**WORK ITEM:** Nothing but the lines from the one containing "R31: 4.3k (AMP, DAC) -> 4.3k (DAC, GND)" through the end of the material should be restated, and each exactly.

**EXTRACTED ENTRIES:**
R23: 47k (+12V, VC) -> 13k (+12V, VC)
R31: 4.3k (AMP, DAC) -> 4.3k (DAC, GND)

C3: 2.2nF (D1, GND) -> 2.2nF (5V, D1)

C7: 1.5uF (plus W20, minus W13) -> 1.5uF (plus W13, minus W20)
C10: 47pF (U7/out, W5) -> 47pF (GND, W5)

**REPLY:**
R31: 4.3k (AMP, DAC) -> 4.3k (DAC, GND)

C3: 2.2nF (D1, GND) -> 2.2nF (5V, D1)

C7: 1.5uF (plus W20, minus W13) -> 1.5uF (plus W13, minus W20)
C10: 47pF (U7/out, W5) -> 47pF (GND, W5)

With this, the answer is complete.